# EXTRACTED MATERIAL:
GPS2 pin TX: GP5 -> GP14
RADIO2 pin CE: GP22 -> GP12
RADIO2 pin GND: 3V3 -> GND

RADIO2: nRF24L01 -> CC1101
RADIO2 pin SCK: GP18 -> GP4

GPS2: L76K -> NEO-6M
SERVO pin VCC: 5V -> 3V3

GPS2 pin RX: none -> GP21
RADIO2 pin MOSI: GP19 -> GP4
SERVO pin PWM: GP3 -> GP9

# TASK GOAL:
The entries above are to be transcribed in full and without error.

# RESULT OF THE TASK:
GPS2 pin TX: GP5 -> GP14
RADIO2 pin CE: GP22 -> GP12
RADIO2 pin GND: 3V3 -> GND

RADIO2: nRF24L01 -> CC1101
RADIO2 pin SCK: GP18 -> GP4

GPS2: L76K -> NEO-6M
SERVO pin VCC: 5V -> 3V3

GPS2 pin RX: none -> GP21
RADIO2 pin MOSI: GP19 -> GP4
SERVO pin PWM: GP3 -> GP9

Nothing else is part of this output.